WHAT TO WORK ON:
Copy the records from their start through the line containing "light brown leather jacket at center is above.", swapping "higher up" for "farther up" and changing nothing else.

PROVIDED ENTRIES:
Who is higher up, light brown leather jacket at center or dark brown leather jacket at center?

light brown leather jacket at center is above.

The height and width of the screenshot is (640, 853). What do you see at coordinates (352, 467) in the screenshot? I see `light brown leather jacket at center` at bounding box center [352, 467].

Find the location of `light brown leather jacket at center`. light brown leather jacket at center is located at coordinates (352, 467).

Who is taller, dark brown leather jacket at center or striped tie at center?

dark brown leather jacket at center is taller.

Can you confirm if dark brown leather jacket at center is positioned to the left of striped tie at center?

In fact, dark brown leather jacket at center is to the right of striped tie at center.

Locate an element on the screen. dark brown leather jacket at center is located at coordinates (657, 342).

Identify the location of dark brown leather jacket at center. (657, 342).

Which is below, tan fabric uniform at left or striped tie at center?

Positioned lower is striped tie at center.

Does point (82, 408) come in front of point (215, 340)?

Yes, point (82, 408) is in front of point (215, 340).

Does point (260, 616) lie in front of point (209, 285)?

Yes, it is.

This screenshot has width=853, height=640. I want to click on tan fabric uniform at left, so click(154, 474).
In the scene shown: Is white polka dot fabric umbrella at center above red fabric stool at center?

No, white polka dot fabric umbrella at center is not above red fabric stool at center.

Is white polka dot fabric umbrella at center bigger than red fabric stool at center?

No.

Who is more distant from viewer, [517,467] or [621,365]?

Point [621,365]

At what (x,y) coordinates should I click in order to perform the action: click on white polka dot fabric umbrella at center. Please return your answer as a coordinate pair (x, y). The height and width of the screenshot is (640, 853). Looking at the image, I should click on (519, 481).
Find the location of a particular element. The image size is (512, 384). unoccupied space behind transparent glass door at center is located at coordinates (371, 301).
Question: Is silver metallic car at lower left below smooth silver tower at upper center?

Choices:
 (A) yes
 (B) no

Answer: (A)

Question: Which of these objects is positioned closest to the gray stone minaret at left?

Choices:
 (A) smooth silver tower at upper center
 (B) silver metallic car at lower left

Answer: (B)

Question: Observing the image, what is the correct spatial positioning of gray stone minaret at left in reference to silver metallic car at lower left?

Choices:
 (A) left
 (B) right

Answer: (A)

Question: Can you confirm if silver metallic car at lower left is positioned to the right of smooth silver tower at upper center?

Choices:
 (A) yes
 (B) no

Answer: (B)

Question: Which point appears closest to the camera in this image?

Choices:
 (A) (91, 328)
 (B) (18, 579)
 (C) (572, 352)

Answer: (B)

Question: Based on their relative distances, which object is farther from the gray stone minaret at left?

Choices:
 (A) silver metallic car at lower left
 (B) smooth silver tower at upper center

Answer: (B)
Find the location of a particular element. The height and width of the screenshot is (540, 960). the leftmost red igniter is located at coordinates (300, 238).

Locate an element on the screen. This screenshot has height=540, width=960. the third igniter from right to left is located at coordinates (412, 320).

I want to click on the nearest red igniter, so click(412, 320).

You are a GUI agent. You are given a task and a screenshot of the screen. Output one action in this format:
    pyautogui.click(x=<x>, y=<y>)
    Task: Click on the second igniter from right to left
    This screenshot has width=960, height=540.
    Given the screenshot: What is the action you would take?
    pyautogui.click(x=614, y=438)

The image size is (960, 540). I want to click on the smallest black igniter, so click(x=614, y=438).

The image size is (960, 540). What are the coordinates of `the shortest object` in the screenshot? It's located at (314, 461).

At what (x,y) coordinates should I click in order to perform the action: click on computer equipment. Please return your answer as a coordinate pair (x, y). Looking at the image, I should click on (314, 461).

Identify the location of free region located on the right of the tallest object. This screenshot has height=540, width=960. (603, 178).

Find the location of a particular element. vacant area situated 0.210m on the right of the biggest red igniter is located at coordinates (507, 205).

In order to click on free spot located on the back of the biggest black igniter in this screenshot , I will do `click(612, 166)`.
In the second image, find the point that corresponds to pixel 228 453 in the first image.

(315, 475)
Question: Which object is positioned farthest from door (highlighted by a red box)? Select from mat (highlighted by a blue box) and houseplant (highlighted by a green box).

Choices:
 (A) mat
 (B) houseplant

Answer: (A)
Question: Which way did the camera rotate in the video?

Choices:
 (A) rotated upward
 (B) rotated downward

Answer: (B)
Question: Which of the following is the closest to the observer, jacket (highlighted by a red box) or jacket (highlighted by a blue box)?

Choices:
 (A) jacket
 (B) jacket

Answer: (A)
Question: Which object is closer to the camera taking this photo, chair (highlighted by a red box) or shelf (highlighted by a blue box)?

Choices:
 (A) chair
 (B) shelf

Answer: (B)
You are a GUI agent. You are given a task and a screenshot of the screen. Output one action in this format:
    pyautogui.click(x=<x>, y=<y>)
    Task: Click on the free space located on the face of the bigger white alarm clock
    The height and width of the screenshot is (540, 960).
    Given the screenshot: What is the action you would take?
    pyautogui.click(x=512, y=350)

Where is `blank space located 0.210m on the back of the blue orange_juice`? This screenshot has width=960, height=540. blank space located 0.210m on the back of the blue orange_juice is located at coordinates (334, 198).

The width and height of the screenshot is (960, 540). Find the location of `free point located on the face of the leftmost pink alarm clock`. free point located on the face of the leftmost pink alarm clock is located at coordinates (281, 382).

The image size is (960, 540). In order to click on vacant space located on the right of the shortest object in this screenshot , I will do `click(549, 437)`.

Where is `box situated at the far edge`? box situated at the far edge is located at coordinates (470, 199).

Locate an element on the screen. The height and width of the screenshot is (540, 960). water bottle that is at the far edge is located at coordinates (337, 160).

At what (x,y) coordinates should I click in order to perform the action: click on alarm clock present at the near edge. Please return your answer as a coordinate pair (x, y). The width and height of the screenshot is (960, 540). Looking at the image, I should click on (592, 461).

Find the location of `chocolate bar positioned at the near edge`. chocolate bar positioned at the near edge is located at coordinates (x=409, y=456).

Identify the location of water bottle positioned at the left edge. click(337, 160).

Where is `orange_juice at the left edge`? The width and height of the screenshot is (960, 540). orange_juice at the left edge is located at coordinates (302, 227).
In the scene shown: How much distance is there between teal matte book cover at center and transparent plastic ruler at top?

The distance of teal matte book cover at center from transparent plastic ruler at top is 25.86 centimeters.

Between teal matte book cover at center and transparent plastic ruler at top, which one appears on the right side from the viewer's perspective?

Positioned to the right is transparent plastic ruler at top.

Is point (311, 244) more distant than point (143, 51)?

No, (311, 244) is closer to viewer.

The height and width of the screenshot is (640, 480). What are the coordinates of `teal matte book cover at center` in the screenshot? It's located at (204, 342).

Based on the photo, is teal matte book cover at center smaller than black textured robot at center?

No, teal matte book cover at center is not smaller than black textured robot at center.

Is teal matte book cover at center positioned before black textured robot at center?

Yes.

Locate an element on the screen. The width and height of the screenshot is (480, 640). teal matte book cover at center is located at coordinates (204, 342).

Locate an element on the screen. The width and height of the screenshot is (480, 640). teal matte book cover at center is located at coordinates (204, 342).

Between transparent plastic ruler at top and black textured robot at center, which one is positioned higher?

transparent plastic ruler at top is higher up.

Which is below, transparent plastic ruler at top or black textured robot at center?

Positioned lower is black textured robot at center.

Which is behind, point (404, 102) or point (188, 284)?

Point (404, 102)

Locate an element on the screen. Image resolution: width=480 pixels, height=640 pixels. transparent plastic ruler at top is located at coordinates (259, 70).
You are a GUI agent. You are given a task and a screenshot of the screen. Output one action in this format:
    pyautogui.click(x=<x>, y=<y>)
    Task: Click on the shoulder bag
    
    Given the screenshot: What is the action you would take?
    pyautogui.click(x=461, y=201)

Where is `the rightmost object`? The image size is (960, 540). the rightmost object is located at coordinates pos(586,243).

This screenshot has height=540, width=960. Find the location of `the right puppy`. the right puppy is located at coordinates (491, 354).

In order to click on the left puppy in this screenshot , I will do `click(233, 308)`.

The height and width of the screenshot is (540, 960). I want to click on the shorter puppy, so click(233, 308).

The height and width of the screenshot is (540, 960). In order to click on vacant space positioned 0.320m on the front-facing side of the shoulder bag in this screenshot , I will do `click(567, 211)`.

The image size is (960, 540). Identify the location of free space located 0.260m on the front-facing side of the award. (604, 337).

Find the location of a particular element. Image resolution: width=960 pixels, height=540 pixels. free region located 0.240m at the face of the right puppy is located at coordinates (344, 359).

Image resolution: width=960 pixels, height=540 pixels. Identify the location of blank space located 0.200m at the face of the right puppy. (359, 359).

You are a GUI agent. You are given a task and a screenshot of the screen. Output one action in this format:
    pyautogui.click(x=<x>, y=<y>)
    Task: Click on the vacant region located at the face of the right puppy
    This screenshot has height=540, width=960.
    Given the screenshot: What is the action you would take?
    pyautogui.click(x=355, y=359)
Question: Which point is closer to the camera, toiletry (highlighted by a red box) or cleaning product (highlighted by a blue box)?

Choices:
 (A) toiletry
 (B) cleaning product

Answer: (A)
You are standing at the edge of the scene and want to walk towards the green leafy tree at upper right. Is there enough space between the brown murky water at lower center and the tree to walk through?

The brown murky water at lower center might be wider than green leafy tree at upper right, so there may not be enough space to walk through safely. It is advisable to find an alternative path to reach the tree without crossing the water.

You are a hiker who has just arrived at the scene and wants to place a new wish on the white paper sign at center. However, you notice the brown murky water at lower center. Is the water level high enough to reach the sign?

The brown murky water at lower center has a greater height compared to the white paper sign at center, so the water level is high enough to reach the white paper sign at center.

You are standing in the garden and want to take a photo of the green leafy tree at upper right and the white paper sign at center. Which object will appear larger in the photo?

EXERCISE ANSWER:
Who is farther up, light brown leather jacket at center or dark brown leather jacket at center?

light brown leather jacket at center is above.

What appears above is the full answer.